▸ **Supplied data**:
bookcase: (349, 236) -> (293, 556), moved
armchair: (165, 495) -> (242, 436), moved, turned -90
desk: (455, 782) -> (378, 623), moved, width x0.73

---

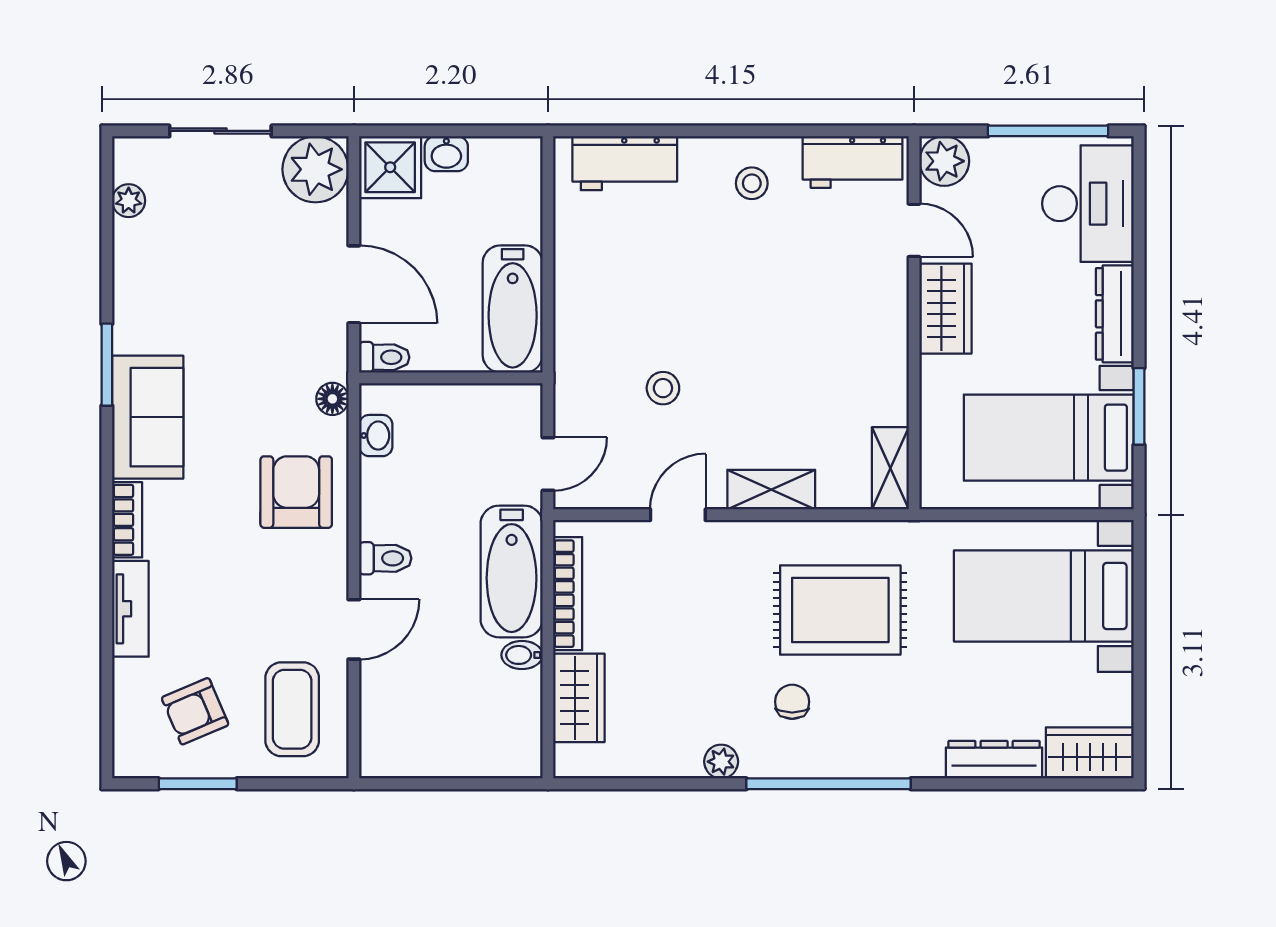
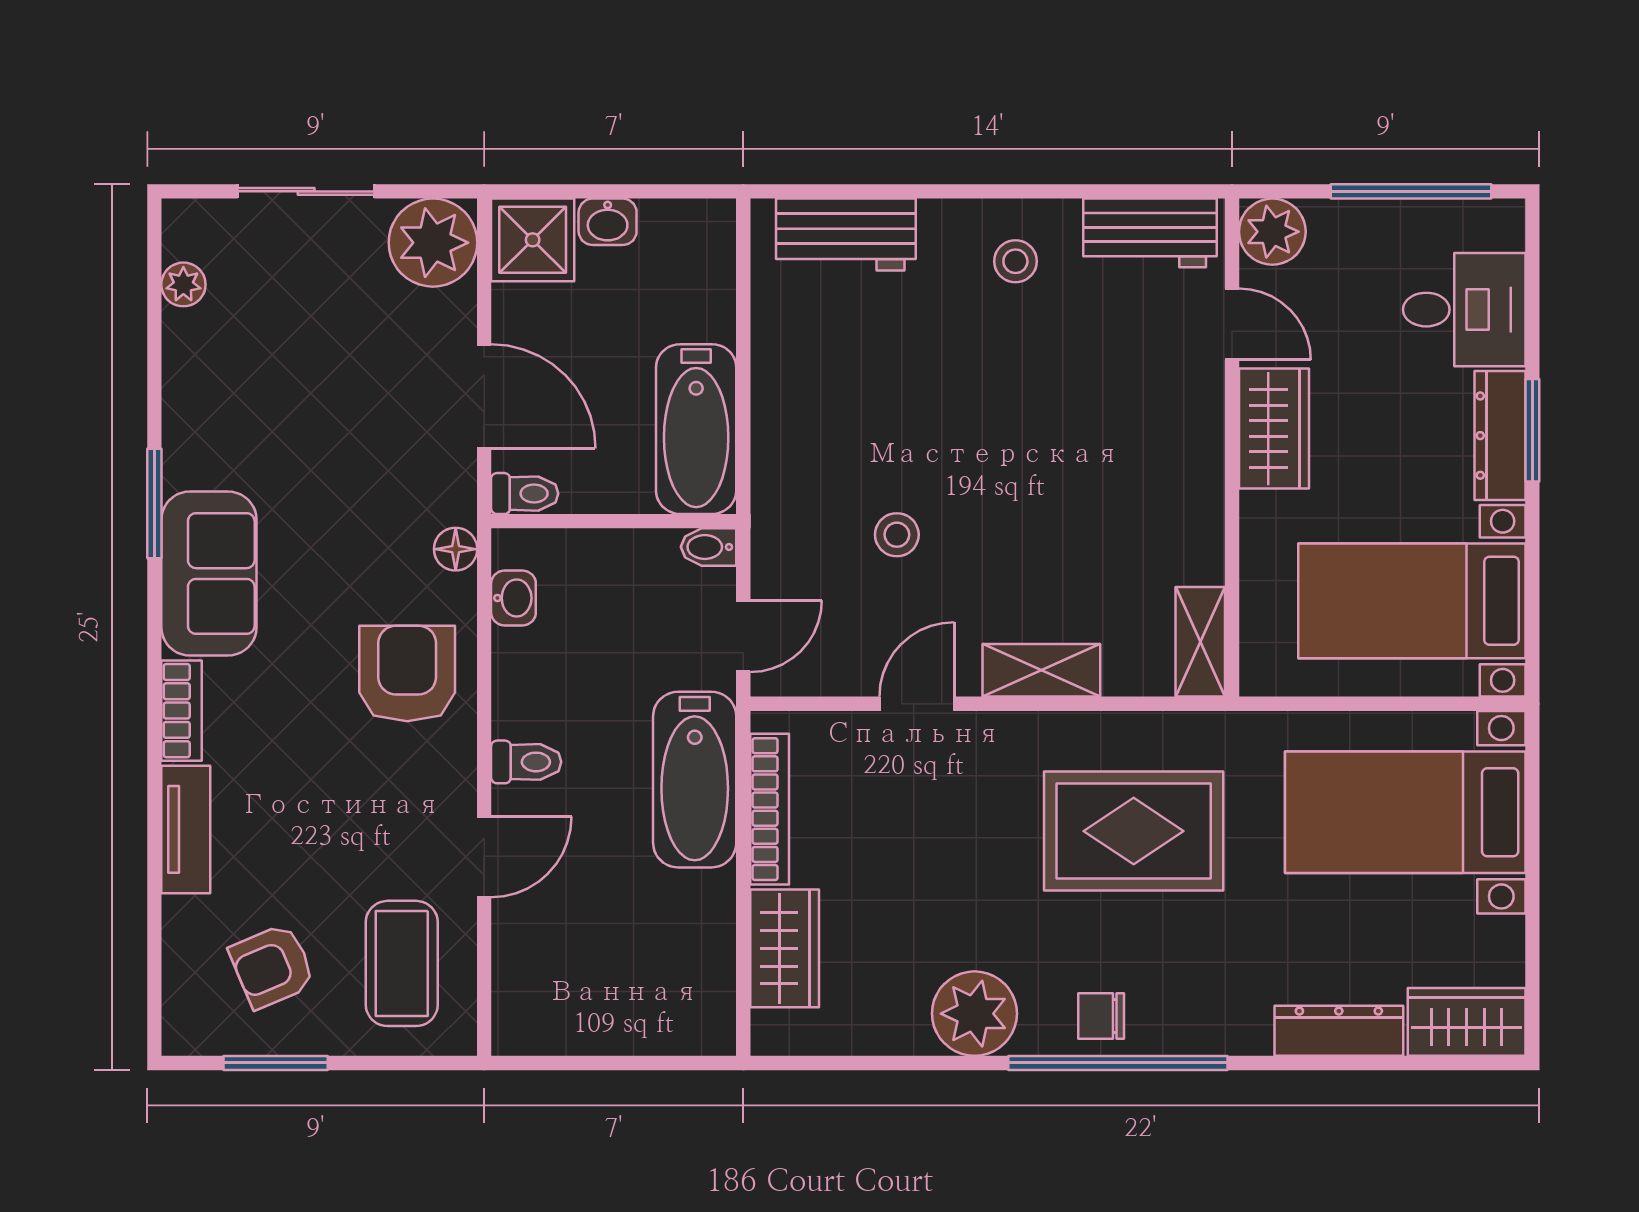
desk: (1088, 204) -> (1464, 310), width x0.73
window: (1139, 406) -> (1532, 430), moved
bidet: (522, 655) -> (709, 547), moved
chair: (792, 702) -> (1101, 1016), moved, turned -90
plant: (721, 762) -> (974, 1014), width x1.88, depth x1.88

* * *

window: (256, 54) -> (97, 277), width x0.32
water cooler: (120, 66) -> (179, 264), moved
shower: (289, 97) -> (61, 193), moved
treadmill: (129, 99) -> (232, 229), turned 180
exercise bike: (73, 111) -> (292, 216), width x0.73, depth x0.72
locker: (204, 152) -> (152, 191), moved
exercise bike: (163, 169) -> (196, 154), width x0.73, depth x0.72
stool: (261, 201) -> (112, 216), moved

▸ **What you have to do**: Locate the word "bike" in the records and collect each line it appears in.

▸ **Solution to the exercise**:
exercise bike: (73, 111) -> (292, 216), width x0.73, depth x0.72
exercise bike: (163, 169) -> (196, 154), width x0.73, depth x0.72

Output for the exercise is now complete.